(Shape scene image sequences)
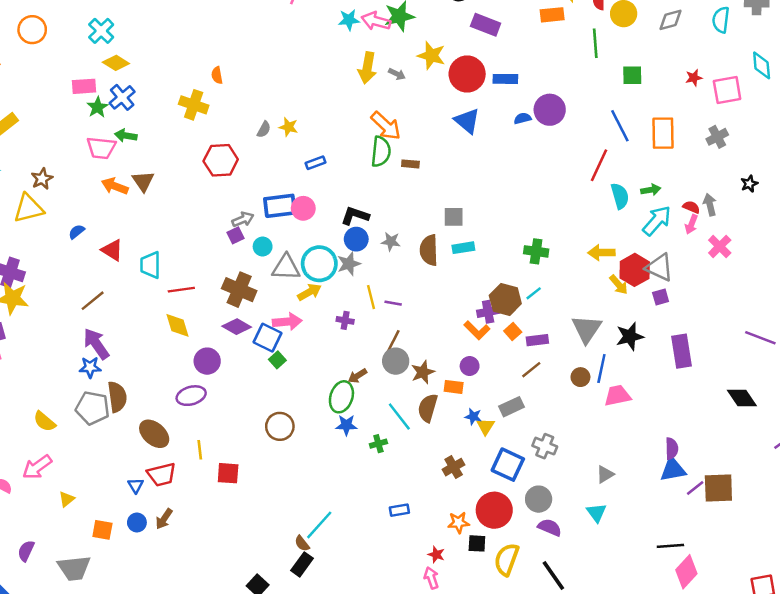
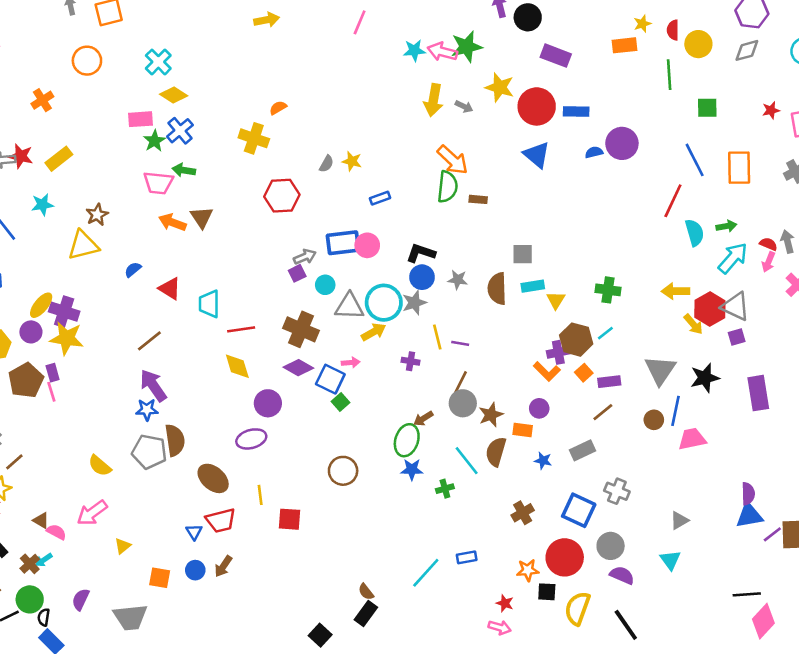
orange semicircle: (217, 75) -> (278, 108), turned 70
pink arrow: (287, 322) -> (351, 363), size x0.6
yellow triangle: (486, 426) -> (556, 300), moved
cyan line: (319, 525) -> (426, 573), moved
pink arrow: (431, 578) -> (500, 627), turned 125

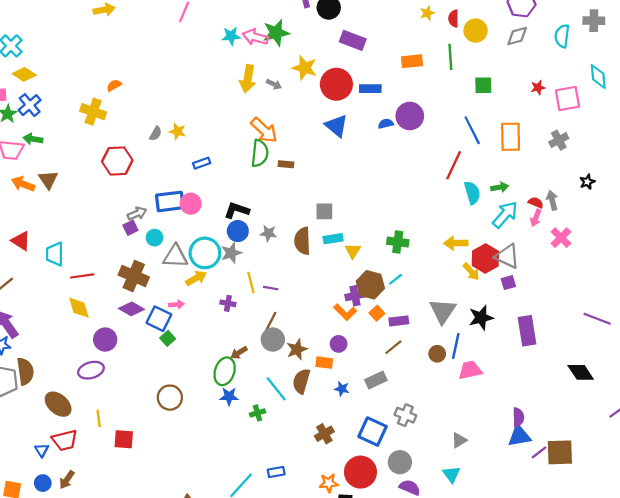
orange rectangle: (625, 45) -> (412, 61), moved

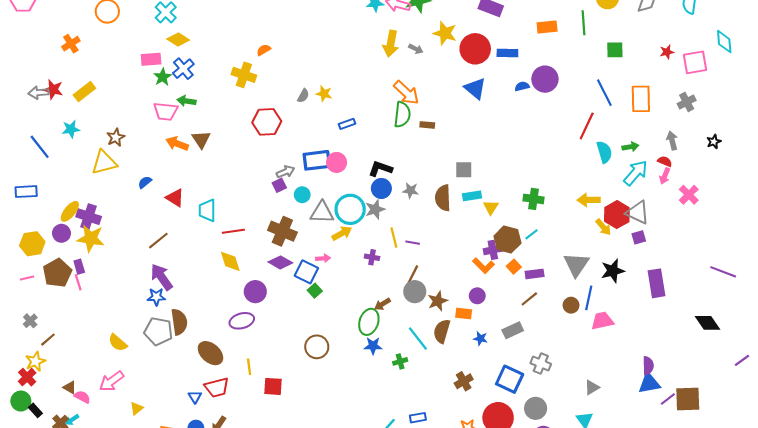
gray arrow: (552, 200) -> (672, 141), moved

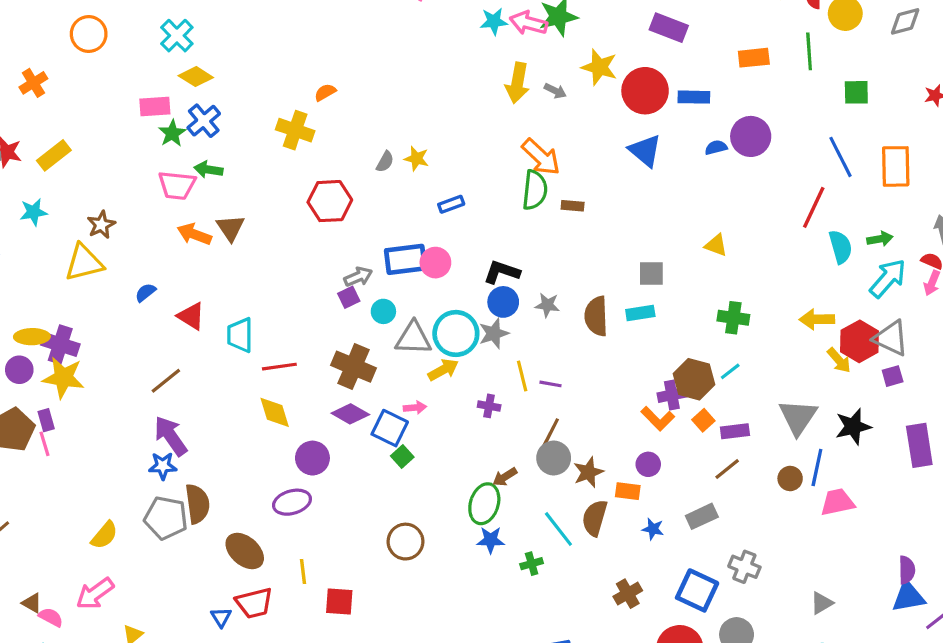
gray square: (464, 170) -> (651, 274), moved
yellow triangle: (491, 207) -> (716, 245), moved, turned -42
yellow ellipse: (70, 211) -> (32, 337), turned 50
yellow semicircle: (118, 343) -> (104, 535), turned -90

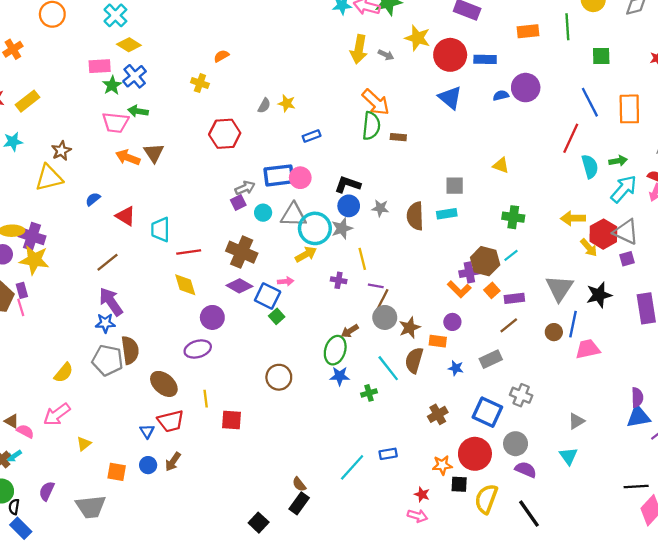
yellow cross: (295, 130) -> (200, 83), size x0.7
gray triangle: (413, 338) -> (293, 215), moved
purple line: (551, 384) -> (376, 286), moved

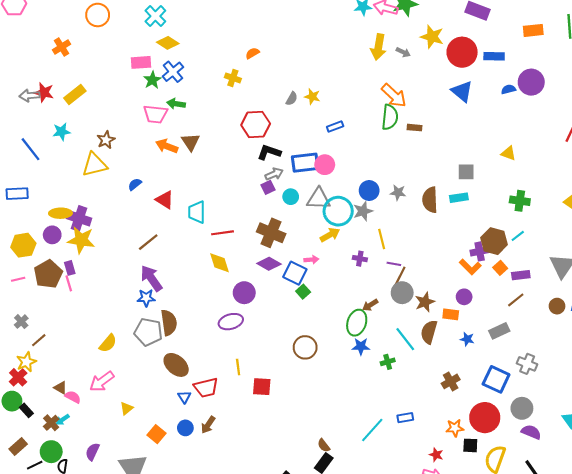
black L-shape: (348, 184) -> (269, 152), moved
brown ellipse: (164, 384) -> (176, 365), moved
orange square: (117, 472) -> (156, 434), turned 30

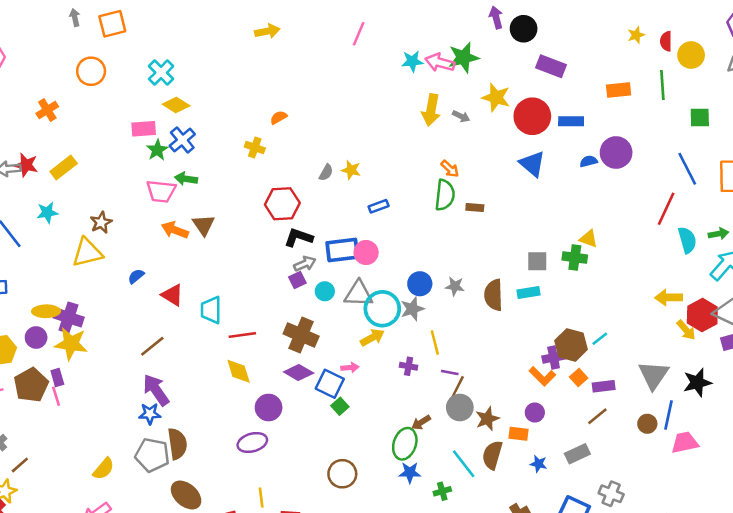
orange arrow: (394, 96) -> (450, 169), size x0.6
green cross: (520, 201) -> (575, 258), moved

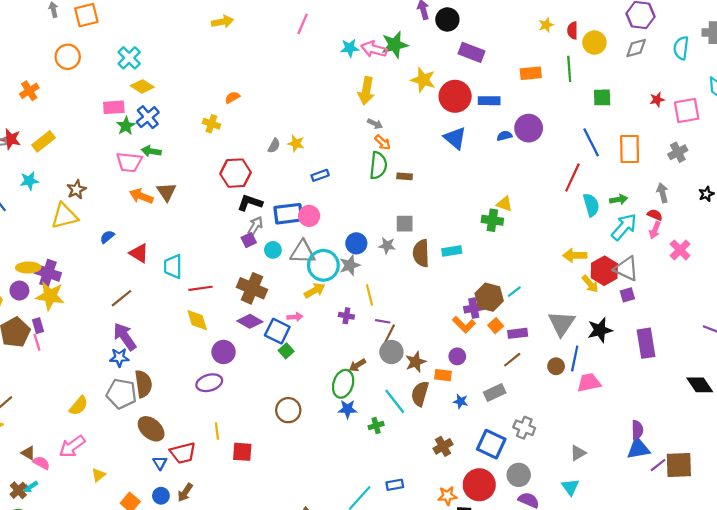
gray arrow: (461, 116) -> (375, 124), moved
gray square: (537, 261) -> (405, 224), moved
gray arrow: (305, 264) -> (255, 226), turned -36

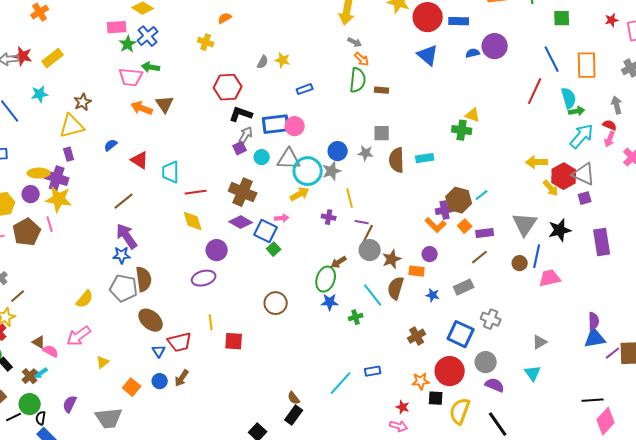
cyan semicircle: (591, 205) -> (569, 98), moved
purple rectangle: (38, 326) -> (69, 154), moved
pink line: (37, 342) -> (50, 224), moved

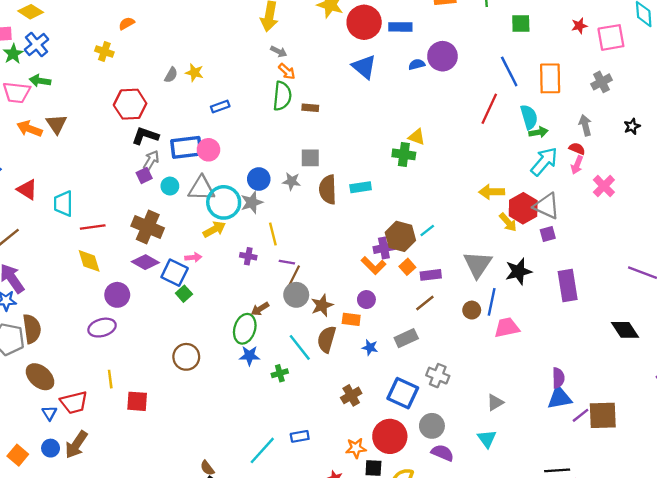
brown arrow: (182, 378) -> (76, 445), size x1.4

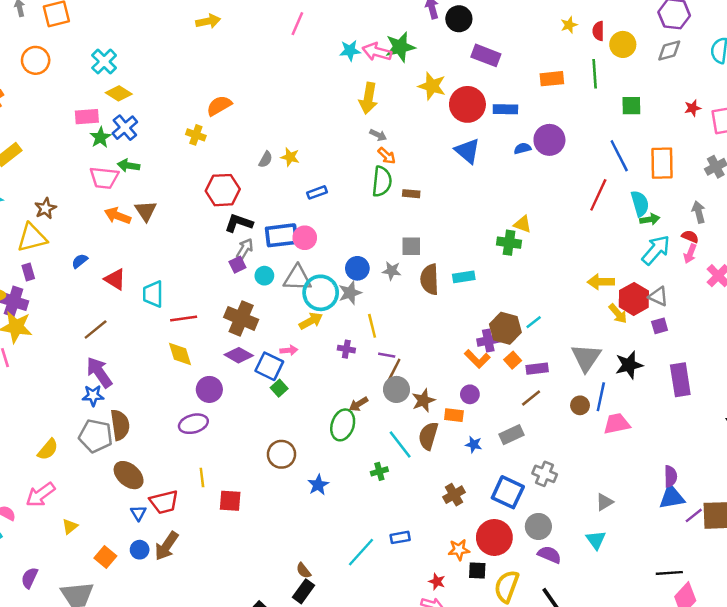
orange semicircle: (127, 23) -> (219, 106), size x1.5
gray triangle: (547, 206) -> (658, 296), size x0.7
blue star: (249, 356) -> (318, 485), moved, turned -30

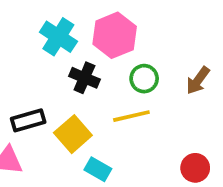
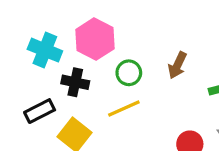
black rectangle: (28, 120) -> (40, 111), moved

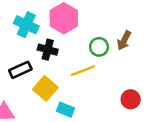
green circle: (129, 73) -> (99, 47), moved

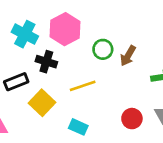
green circle: (99, 47) -> (103, 49), moved
cyan rectangle: (66, 110) -> (78, 127), moved

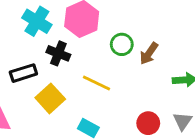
yellow line: (83, 86) -> (96, 83), turned 40

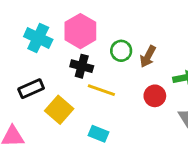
black cross: (58, 53) -> (82, 66), moved
red circle: (148, 123) -> (155, 96), moved

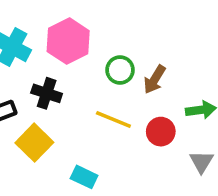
black cross: (82, 66) -> (47, 93), moved
yellow line: (101, 90) -> (113, 120), moved

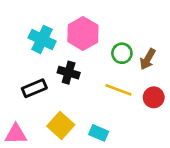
yellow square: (34, 143) -> (61, 125), moved

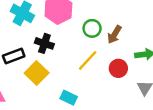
yellow line: (119, 90) -> (88, 60), turned -70
yellow square: (61, 125) -> (37, 73), moved

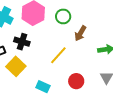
green circle: (92, 28) -> (63, 16), moved
red circle: (118, 68) -> (76, 81), moved

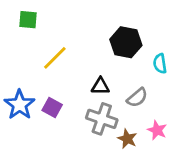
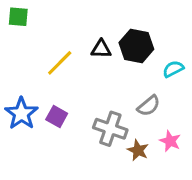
green square: (28, 20) -> (18, 17), moved
cyan semicircle: (160, 64) -> (173, 69), turned 72
black triangle: (100, 86) -> (101, 49), moved

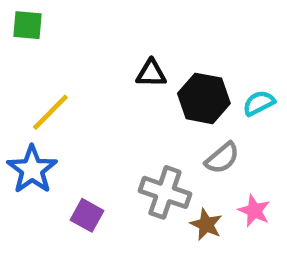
black hexagon: (136, 46) -> (204, 98), moved
yellow line: (60, 63) -> (50, 112), moved
purple square: (57, 117) -> (87, 215), moved

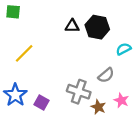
black triangle: (151, 73) -> (72, 26), moved
black hexagon: (204, 98) -> (97, 27), moved
blue star: (32, 170) -> (15, 95), moved

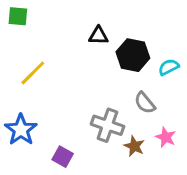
black hexagon: (97, 27) -> (133, 55), moved
gray semicircle: (106, 75) -> (145, 103), turned 91
purple square: (42, 103) -> (63, 157), moved

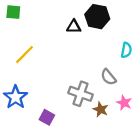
black hexagon: (133, 55) -> (97, 17), moved
cyan semicircle: (169, 67) -> (126, 50), turned 128

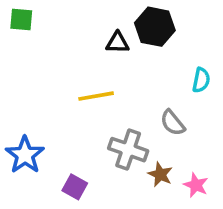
yellow line: (25, 55) -> (96, 96), moved, turned 35
pink star: (124, 103) -> (196, 185), moved

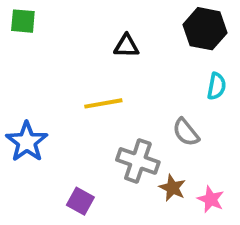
black hexagon: (155, 27) -> (205, 29), moved
blue star: (25, 155) -> (27, 142), moved

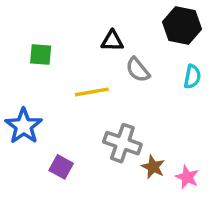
green square: (23, 21) -> (41, 54), moved
gray semicircle: (186, 132) -> (138, 70), moved
purple square: (80, 201) -> (61, 167), moved

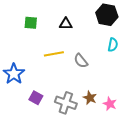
green square: (41, 54) -> (31, 23), moved
gray semicircle: (138, 70) -> (81, 61), moved
gray cross: (122, 143) -> (66, 103), moved

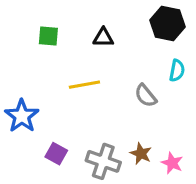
gray semicircle: (81, 61) -> (146, 96), moved

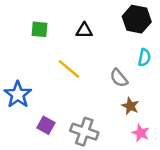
yellow line: (84, 85) -> (69, 69), turned 50
brown star: (141, 154) -> (130, 106), moved

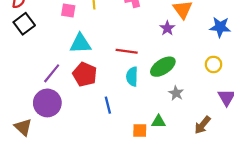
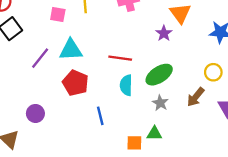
purple line: (52, 73) -> (40, 58), moved
gray star: (176, 93) -> (160, 103), moved
purple circle: (47, 103) -> (35, 113), size x0.6
brown arrow: (202, 125) -> (196, 97), moved

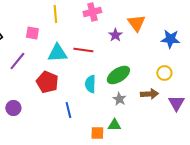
pink square: (58, 15) -> (32, 33), moved
purple star: (164, 33) -> (115, 35), moved
cyan triangle: (71, 50) -> (57, 53), moved
red line: (120, 58) -> (83, 50), moved
brown arrow: (196, 97) -> (149, 94), turned -132

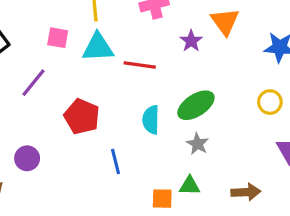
cyan triangle: (57, 53) -> (98, 47), moved
brown arrow: (149, 94) -> (246, 192), moved

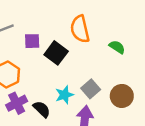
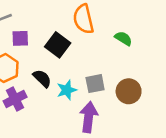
purple square: (32, 41) -> (20, 38), moved
gray square: (91, 89) -> (95, 84), turned 30
black semicircle: (42, 109) -> (42, 78), moved

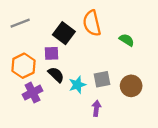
purple square: (20, 38) -> (52, 53), moved
black square: (58, 45) -> (64, 33), moved
purple arrow: (89, 117) -> (96, 108), size x0.6

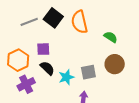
gray line: (20, 23) -> (29, 22), moved
black square: (64, 33) -> (53, 18), moved
brown circle: (131, 86) -> (115, 64), moved

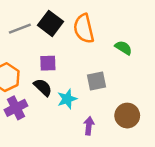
purple square: (43, 49) -> (48, 63), moved
brown circle: (115, 64) -> (127, 116), moved
gray square: (88, 72) -> (97, 81), moved

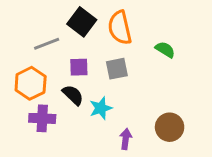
gray line: (20, 29) -> (47, 44), moved
gray square: (97, 81) -> (117, 69), moved
purple cross: (16, 108) -> (42, 118), turned 30

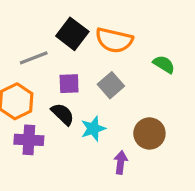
orange semicircle: (120, 28) -> (114, 40), turned -64
gray square: (117, 69) -> (111, 85), turned -30
brown circle: (170, 127) -> (149, 133), moved

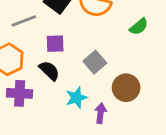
green semicircle: (164, 64) -> (139, 27), turned 108
gray square: (111, 85) -> (95, 62), moved
cyan star: (93, 129) -> (76, 98), moved

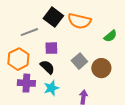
brown circle: (126, 88) -> (101, 68), moved
cyan star: (76, 98) -> (51, 88), moved

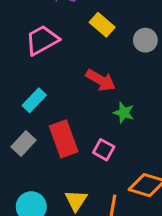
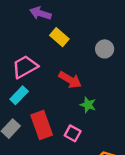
yellow rectangle: (102, 25) -> (59, 37), moved
pink trapezoid: (42, 40) -> (25, 67), moved

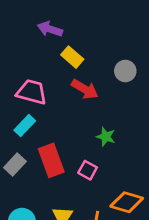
pink trapezoid: (25, 67) -> (32, 92), turned 44
red arrow: (70, 80) -> (85, 89), moved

**Request**.
From the records above, copy each line that contains the word "blue".

**Task solution**.
blue star: (249, 356) -> (318, 485), moved, turned -30
blue star: (32, 170) -> (15, 95), moved
blue star: (25, 155) -> (27, 142), moved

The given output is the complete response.